Prompt: Would you count the lines in the entries below that contain "brown"? Reply with the number only.

(Collected data)
►

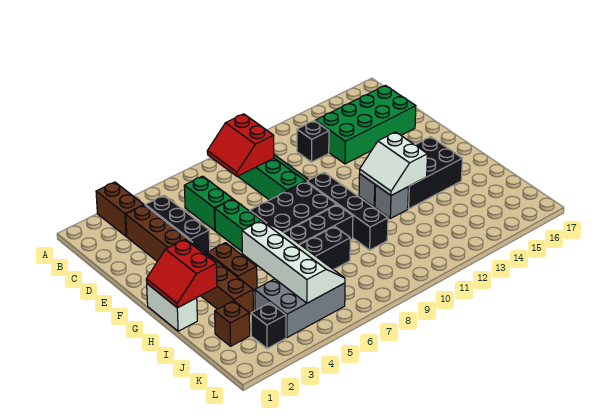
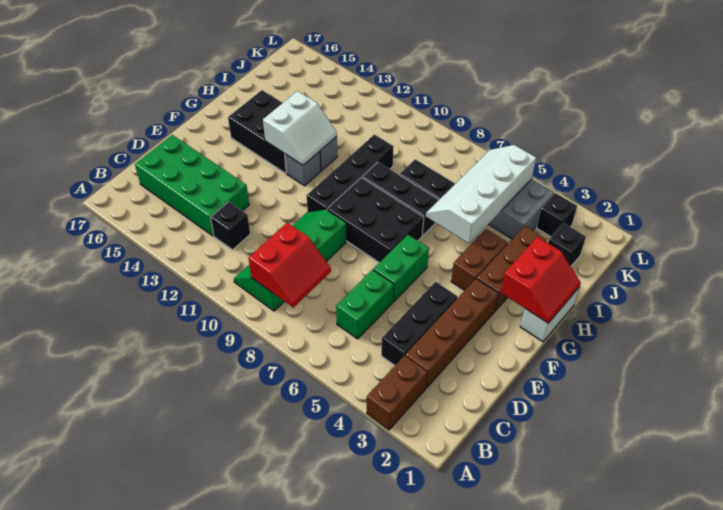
brown brick J2 level 1 -> black brick J2 level 1

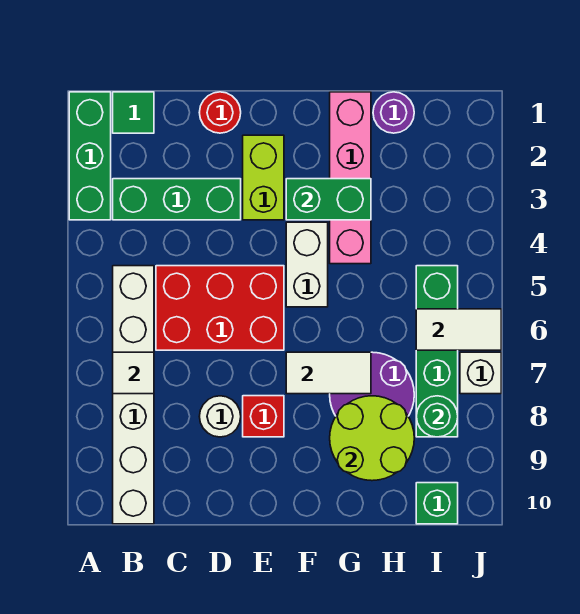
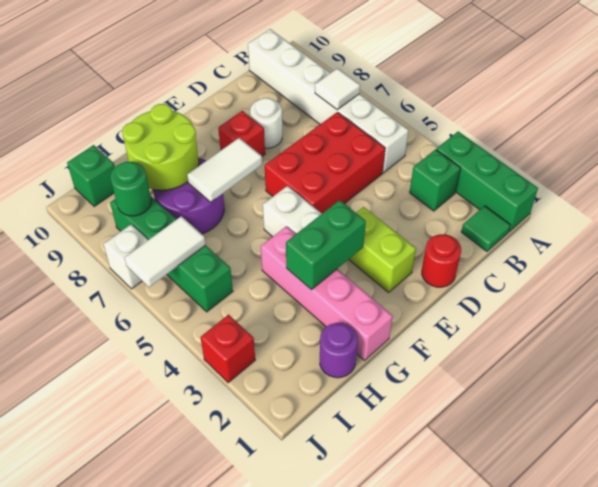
green brick B3:D3 level 1 -> green brick B3 level 1
none -> red brick J3 level 1

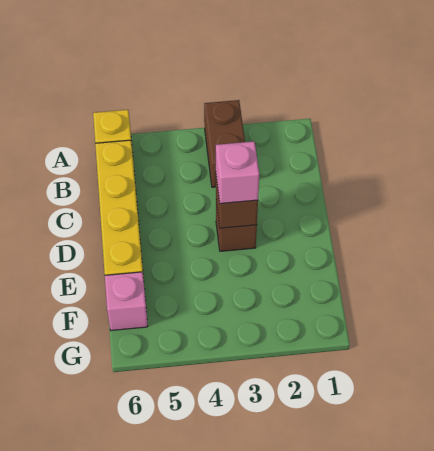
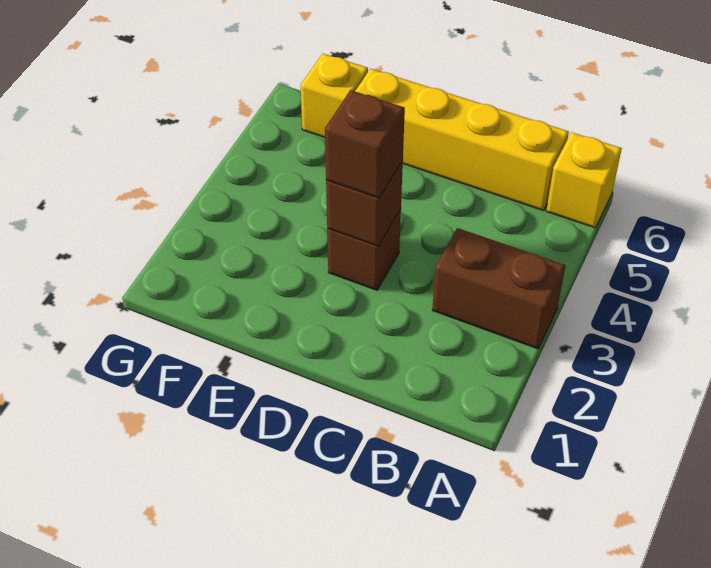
pink brick D3 level 3 -> brown brick D3 level 3
pink brick F6 level 1 -> yellow brick F6 level 1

◄

Task answer: 2